Task instructions
Exclude all pictures from your copy of the data below, which should otherwise match exactly.
*** Input data Section Begins ***
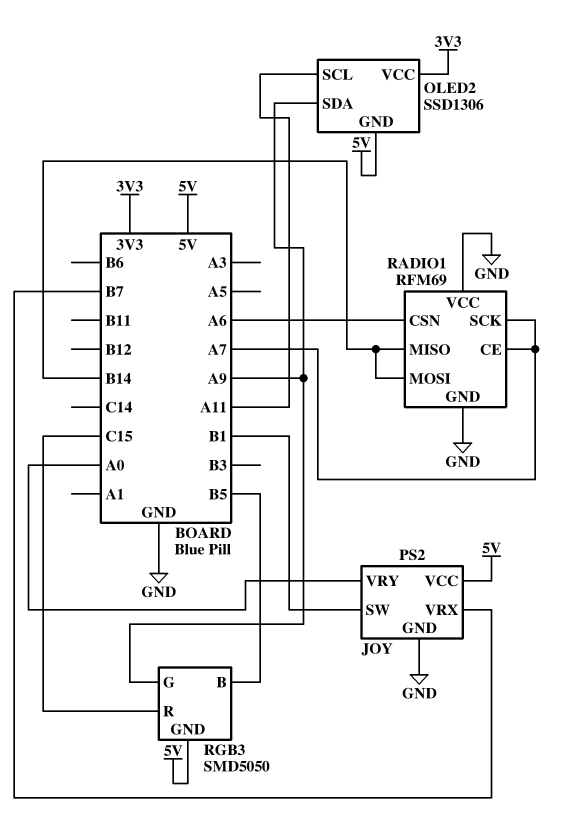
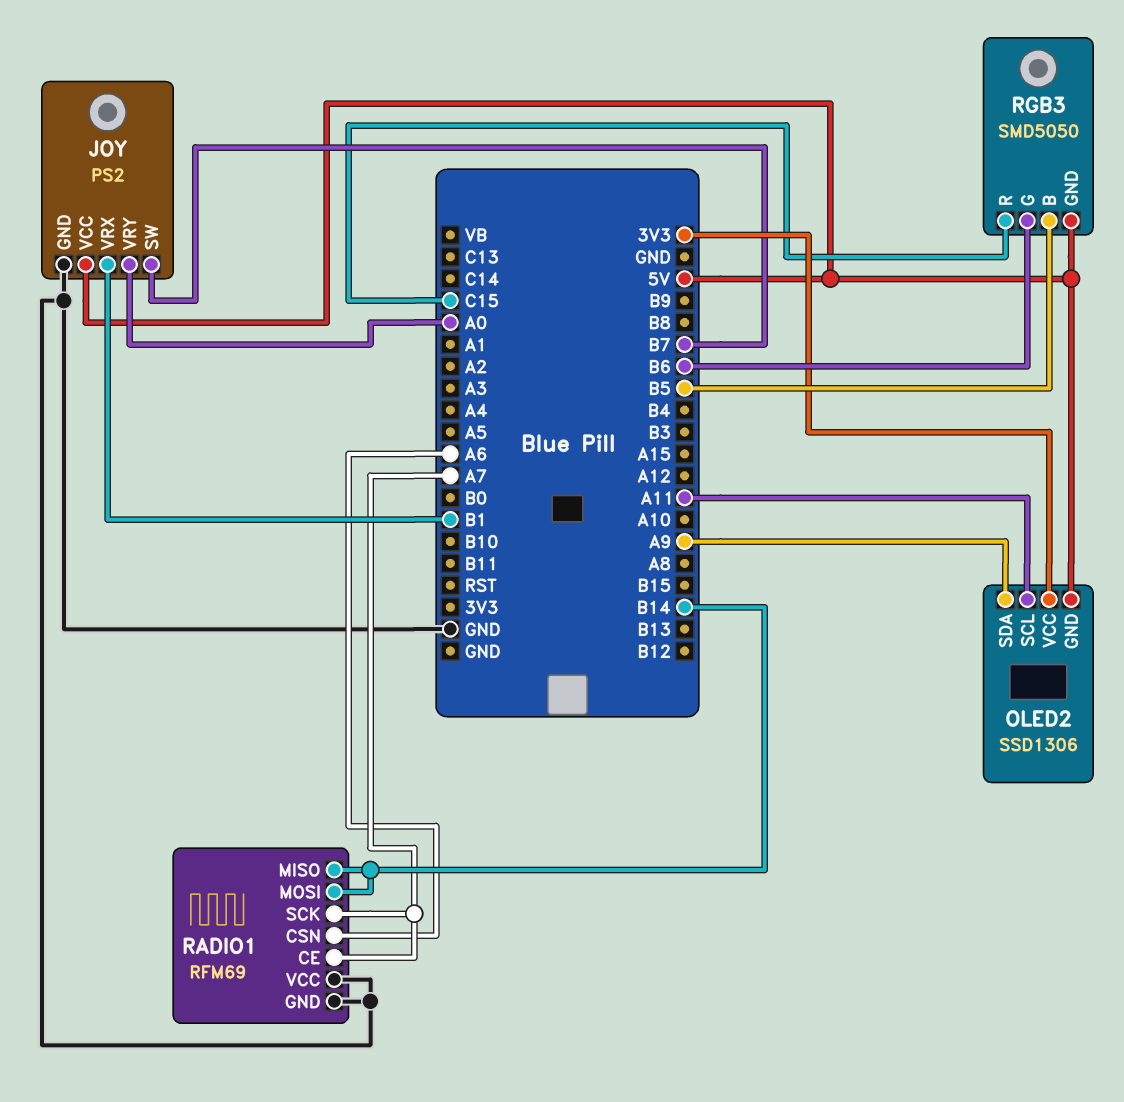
JOY pin SW: B1 -> B7
JOY pin VRX: B7 -> B1
RGB3 pin G: A9 -> B6

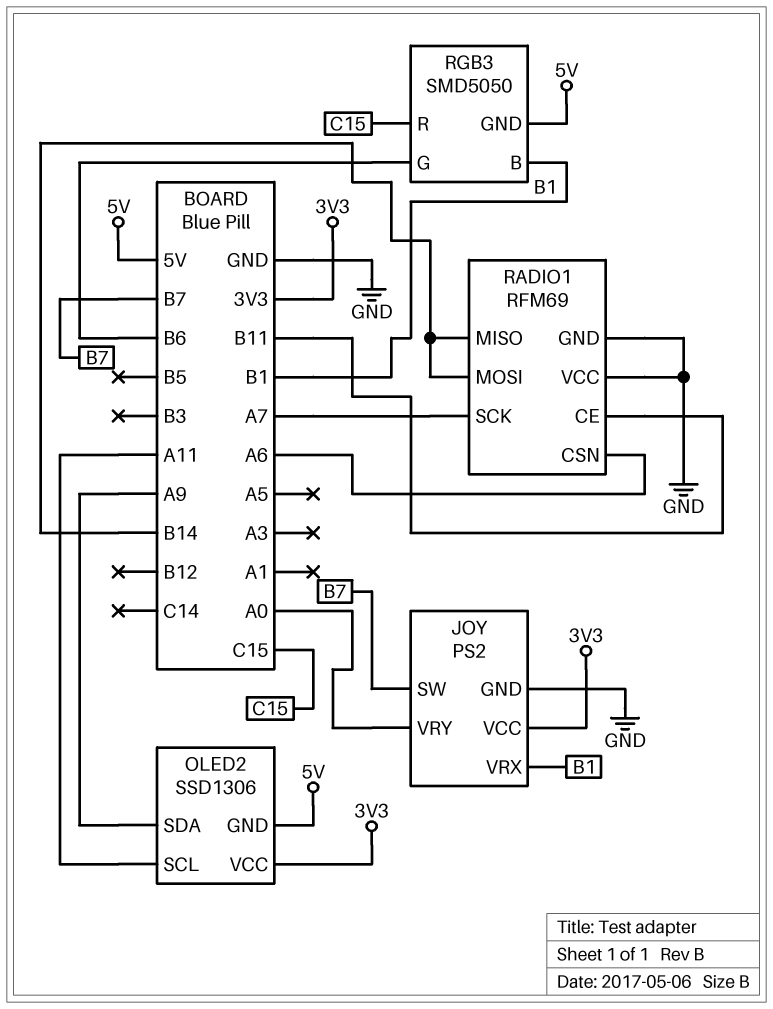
JOY pin VCC: 5V -> 3V3
RADIO1 pin CE: A7 -> B11
RGB3 pin B: B5 -> B1

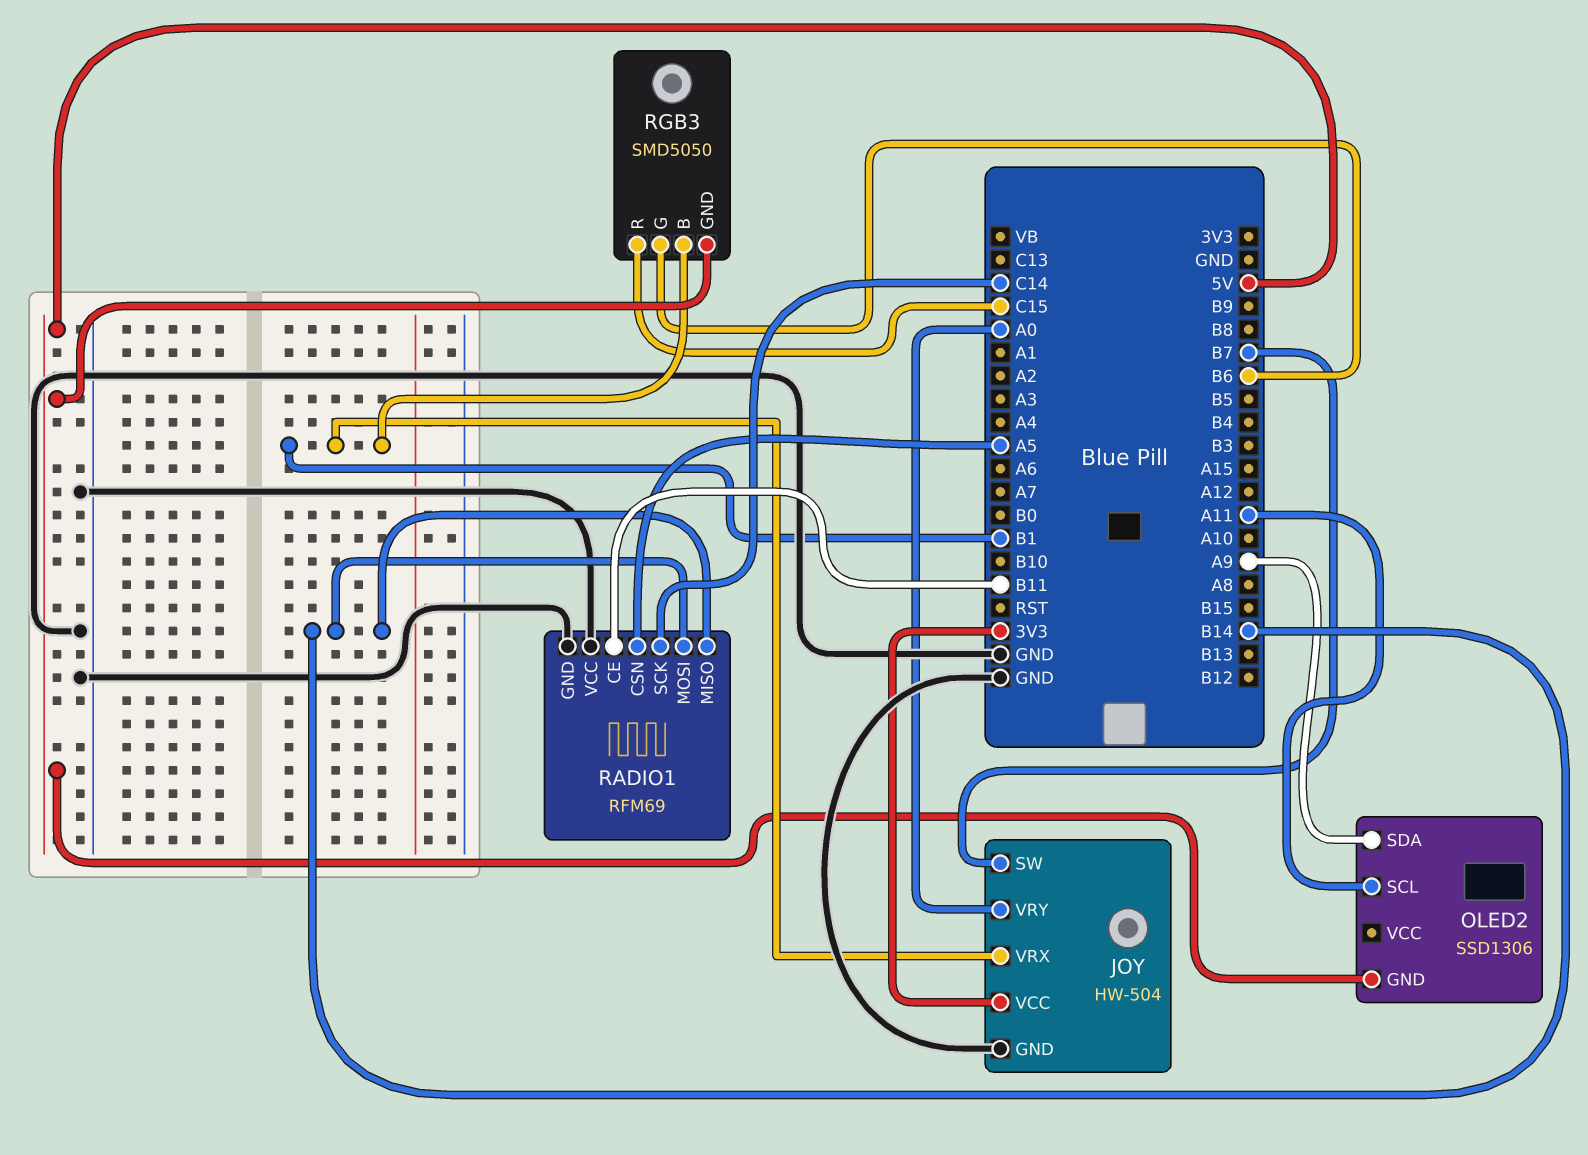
JOY: PS2 -> HW-504
OLED2 pin VCC: 3V3 -> none
RADIO1 pin CSN: A6 -> A5
RADIO1 pin SCK: A7 -> C14

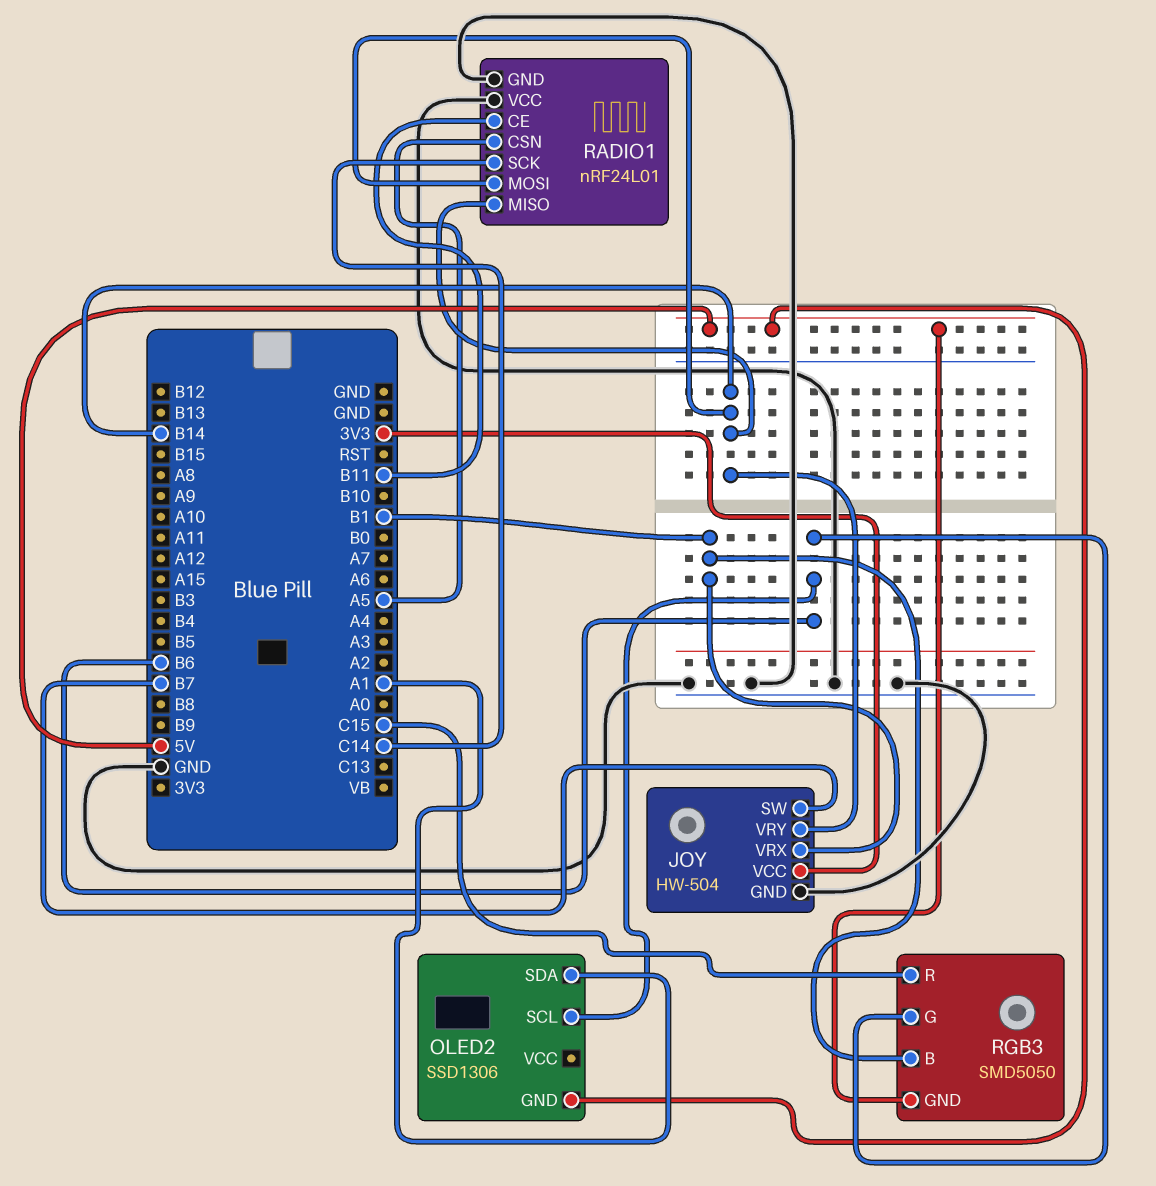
JOY pin VRY: A0 -> B14
OLED2 pin SCL: A11 -> B6
OLED2 pin SDA: A9 -> A1
RADIO1: RFM69 -> nRF24L01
*** Input data Section Ends ***
Response area
JOY pin SW: B1 -> B7
JOY pin VRX: B7 -> B1
RGB3 pin G: A9 -> B6

JOY pin VCC: 5V -> 3V3
RADIO1 pin CE: A7 -> B11
RGB3 pin B: B5 -> B1

JOY: PS2 -> HW-504
OLED2 pin VCC: 3V3 -> none
RADIO1 pin CSN: A6 -> A5
RADIO1 pin SCK: A7 -> C14

JOY pin VRY: A0 -> B14
OLED2 pin SCL: A11 -> B6
OLED2 pin SDA: A9 -> A1
RADIO1: RFM69 -> nRF24L01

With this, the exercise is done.